What is expected:
Reproduce each line of text in the records below unchanged, character for character. Leave the pictures out of your answer.

Entries provided:
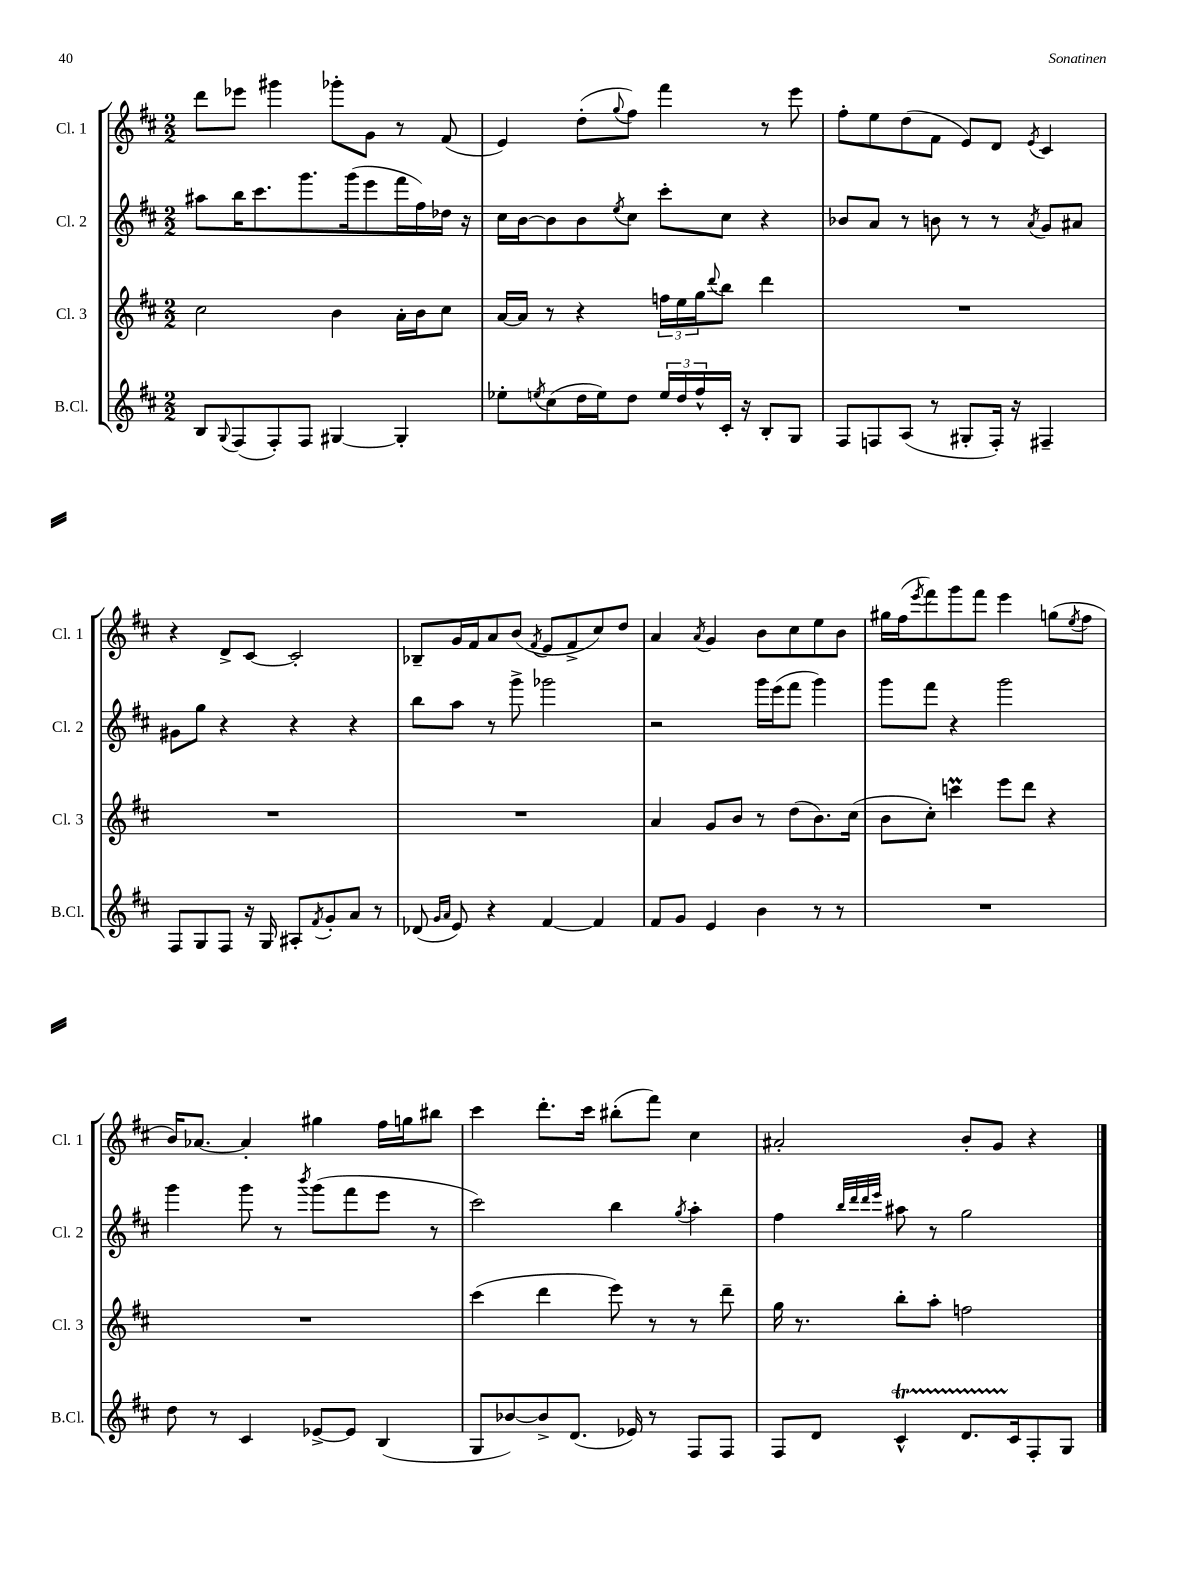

**kern	**kern	**kern	**kern
*staff4	*staff3	*staff2	*staff1
*clefG2	*clefG2	*clefG2	*clefG2
*k[f#c#]	*k[f#c#]	*k[f#c#]	*k[f#c#]
*M2/2	*M2/2	*M2/2	*M2/2
8B	2cc#	8aa#	8ddd
8qqG	.	.	.
(8F#	.	16bb	8eee-
.	.	8.ccc#	.
8F#')	.	.	4ggg#
8F#	.	8.ggg	.
[4G#	4b	.	8ggg-'
.	.	(16ggg	.
.	.	8eee	8g
4G#']	16a'	16fff#	8r
.	16b	16ff#)	.
.	8cc#	16dd-	(8f#
.	.	16r	.
=	=	=	=
8ee-'	[16a	16cc#	4e)
.	16a]	[16b	.
8qee	.	.	.
(8cc#	8r	8b]	.
16dd	4r	8b	(8dd'
16ee)	.	.	.
.	.	8qee	8qqgg
8dd	.	8cc#	8ff#)
24ee	24ff	8ccc#'	4fff#
24dd	24ee	.	.
24ff#^^	24gg	.	.
.	8qqddd	.	.
16c#'	8bb	8cc#	.
16r	.	.	.
8B'	4ddd	4r	8r
8G	.	.	8eee
=	=	=	=
8F#	1r	8b-	8ff#'
8F	.	8a	8ee
(8A	.	8r	(8dd
8r	.	8b	8f#
8G#'	.	8r	8e)
16F')	.	8r	8d
16r	.	.	.
.	.	8qa	8qe
4F#~	.	8g	4c#
.	.	8a#	.
=	=	=	=
8F#	1r	8g#	4r
8G	.	8gg	.
8F#	.	4r	8d^
16r	.	.	[8c#
16G	.	.	.
8A#'	.	4r	2c#']
8qf#	.	.	.
8g'	.	.	.
8a	.	4r	.
8r	.	.	.
=	=	=	=
(8d-	1r	8bb	8B-~
16qqg	.	.	.
16qqa	.	.	.
8e)	.	8aa	16g
.	.	.	16f#
4r	.	8r	8a
.	.	8ggg^	(8b
.	.	.	8qf#
[4f#	.	2ggg-	8e
.	.	.	8f#^
4f#]	.	.	8cc#)
.	.	.	8dd
=	=	=	=
8f#	4a	2r	4a
8g	.	.	.
.	.	.	8qa
4e	8g	.	4g
.	8b	.	.
4b	8r	16ggg	8b
.	.	(16eee	.
.	(8dd	8fff#	8cc#
8r	8.b)	4ggg)	8ee
8r	.	.	8b
.	(16cc#	.	.
=	=	=	=
1r	8b	8ggg	16gg#
.	.	.	(16ff#
.	.	.	8qeee
.	8cc#')	8fff#	8fff#)
.	4ccc	4r	8ggg
.	.	.	8fff#
.	8eee	2ggg	4eee
.	8ddd	.	.
.	4r	.	(8gg
.	.	.	8qee
.	.	.	8ff#
=	=	=	=
8dd	1r	4ggg	16b)
.	.	.	[8.a-
8r	.	.	.
4c#	.	8ggg	4a-']
.	.	8r	.
.	.	8qbbb	.
[8e-^	.	(8ggg	4gg#
8e-]	.	8fff#	.
(4B	.	8eee	16ff#
.	.	.	16gg
.	.	8r	8bb#
=	=	=	=
8G	(4ccc#	2ccc#)	4ccc#
[8b-)	.	.	.
8b-^]	4ddd	.	8.ddd'
(8.d	.	.	.
.	.	.	16ccc#
.	8eee)	4bb	(8bb#'
16e-)	.	.	.
8r	8r	.	8fff#)
.	.	8qgg	.
8F#	8r	4aa'	4cc#
8F#	8ddd~	.	.
=	=	=	=
8F#	16gg	4ff#	2a#'
.	8.r	.	.
8d	.	.	.
.	.	32qqbb	.
.	.	32qqddd	.
.	.	32qqddd	.
.	.	32qqeee	.
4c#^^	8bb'	8aa#	.
.	8aa'	8r	.
8.d	2ff	2gg	8b'
.	.	.	8g
16c#	.	.	.
8F#'	.	.	4r
8G	.	.	.
==	==	==	==
*-	*-	*-	*-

Exercise solution:
**kern	**kern	**kern	**kern
*staff4	*staff3	*staff2	*staff1
*clefG2	*clefG2	*clefG2	*clefG2
*k[f#c#]	*k[f#c#]	*k[f#c#]	*k[f#c#]
*M2/2	*M2/2	*M2/2	*M2/2
8B	2cc#	8aa#	8ddd
8qqG	.	.	.
(8F#	.	16bb	8eee-
.	.	8.ccc#	.
8F#')	.	.	4ggg#
8F#	.	8.ggg	.
[4G#	4b	.	8ggg-'
.	.	(16ggg	.
.	.	8eee	8g
4G#']	16a'	16fff#	8r
.	16b	16ff#)	.
.	8cc#	16dd-	(8f#
.	.	16r	.
=	=	=	=
8ee-'	[16a	16cc#	4e)
.	16a]	[16b	.
8qee	.	.	.
(8cc#	8r	8b]	.
16dd	4r	8b	(8dd'
16ee)	.	.	.
.	.	8qee	8qqgg
8dd	.	8cc#	8ff#)
24ee	24ff	8ccc#'	4fff#
24dd	24ee	.	.
24ff#^^	24gg	.	.
.	8qqddd	.	.
16c#'	8bb	8cc#	.
16r	.	.	.
8B'	4ddd	4r	8r
8G	.	.	8eee
=	=	=	=
8F#	1r	8b-	8ff#'
8F	.	8a	8ee
(8A	.	8r	(8dd
8r	.	8b	8f#
8G#'	.	8r	8e)
16F')	.	8r	8d
16r	.	.	.
.	.	8qa	8qe
4F#~	.	8g	4c#
.	.	8a#	.
=	=	=	=
8F#	1r	8g#	4r
8G	.	8gg	.
8F#	.	4r	8d^
16r	.	.	[8c#
16G	.	.	.
8A#'	.	4r	2c#']
8qf#	.	.	.
8g'	.	.	.
8a	.	4r	.
8r	.	.	.
=	=	=	=
(8d-	1r	8bb	8B-~
16qqg	.	.	.
16qqa	.	.	.
8e)	.	8aa	16g
.	.	.	16f#
4r	.	8r	8a
.	.	8ggg^	(8b
.	.	.	8qf#
[4f#	.	2ggg-	8e
.	.	.	8f#^
4f#]	.	.	8cc#)
.	.	.	8dd
=	=	=	=
8f#	4a	2r	4a
8g	.	.	.
.	.	.	8qa
4e	8g	.	4g
.	8b	.	.
4b	8r	16ggg	8b
.	.	(16eee	.
.	(8dd	8fff#	8cc#
8r	8.b)	4ggg)	8ee
8r	.	.	8b
.	(16cc#	.	.
=	=	=	=
1r	8b	8ggg	16gg#
.	.	.	(16ff#
.	.	.	8qeee
.	8cc#')	8fff#	8fff#)
.	4ccc	4r	8ggg
.	.	.	8fff#
.	8eee	2ggg	4eee
.	8ddd	.	.
.	4r	.	(8gg
.	.	.	8qee
.	.	.	8ff#
=	=	=	=
8dd	1r	4ggg	16b)
.	.	.	[8.a-
8r	.	.	.
4c#	.	8ggg	4a-']
.	.	8r	.
.	.	8qbbb	.
[8e-^	.	(8ggg	4gg#
8e-]	.	8fff#	.
(4B	.	8eee	16ff#
.	.	.	16gg
.	.	8r	8bb#
=	=	=	=
8G	(4ccc#	2ccc#)	4ccc#
[8b-)	.	.	.
8b-^]	4ddd	.	8.ddd'
(8.d	.	.	.
.	.	.	16ccc#
.	8eee)	4bb	(8bb#'
16e-)	.	.	.
8r	8r	.	8fff#)
.	.	8qgg	.
8F#	8r	4aa'	4cc#
8F#	8ddd~	.	.
=	=	=	=
8F#	16gg	4ff#	2a#'
.	8.r	.	.
8d	.	.	.
.	.	32qqbb	.
.	.	32qqddd	.
.	.	32qqddd	.
.	.	32qqeee	.
4c#^^	8bb'	8aa#	.
.	8aa'	8r	.
8.d	2ff	2gg	8b'
.	.	.	8g
16c#	.	.	.
8F#'	.	.	4r
8G	.	.	.
==	==	==	==
*-	*-	*-	*-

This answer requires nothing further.